— Data —
-- -- --

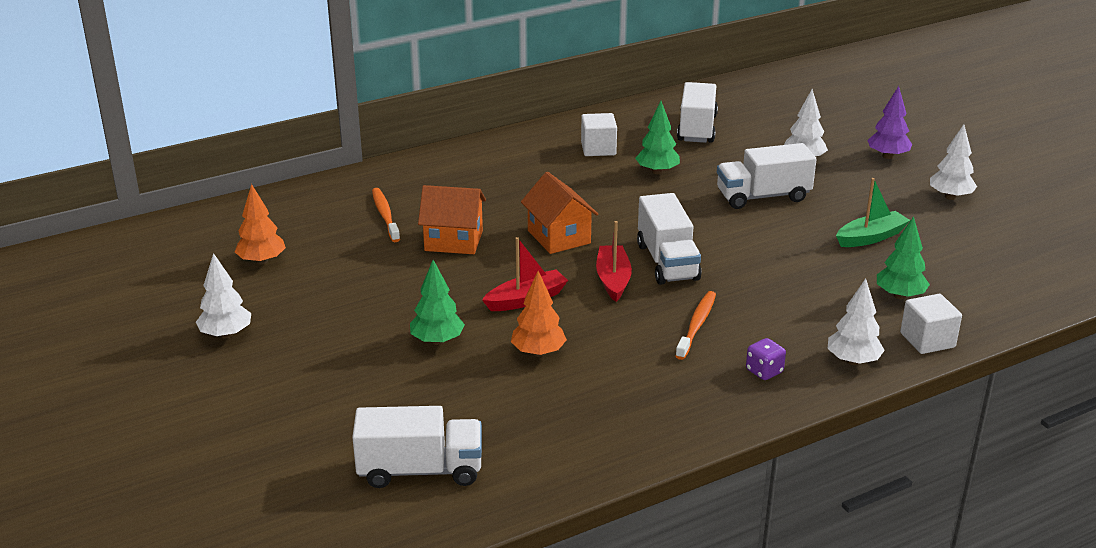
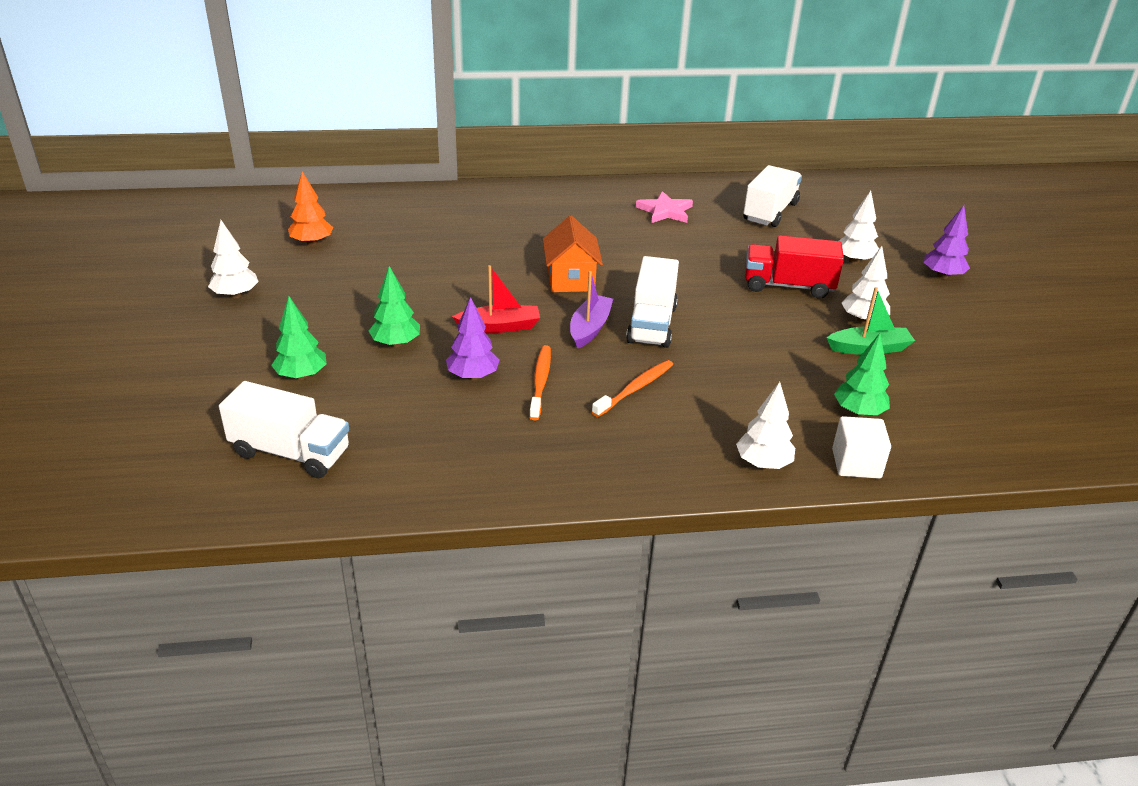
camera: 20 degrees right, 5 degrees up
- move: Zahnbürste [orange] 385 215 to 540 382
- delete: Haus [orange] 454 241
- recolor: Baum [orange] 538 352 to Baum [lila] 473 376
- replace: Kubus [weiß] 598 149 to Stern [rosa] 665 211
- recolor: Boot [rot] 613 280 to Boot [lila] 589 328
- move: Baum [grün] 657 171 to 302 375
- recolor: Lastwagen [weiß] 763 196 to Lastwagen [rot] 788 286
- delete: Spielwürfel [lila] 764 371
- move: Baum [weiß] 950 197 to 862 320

-- -- --

— What the task requires —
The response must consist solely of the lines from the one with "- recolor: Boot" through the end of the listing above, copied exactly; please include the first and the last.

— Answer box —
- recolor: Boot [rot] 613 280 to Boot [lila] 589 328
- move: Baum [grün] 657 171 to 302 375
- recolor: Lastwagen [weiß] 763 196 to Lastwagen [rot] 788 286
- delete: Spielwürfel [lila] 764 371
- move: Baum [weiß] 950 197 to 862 320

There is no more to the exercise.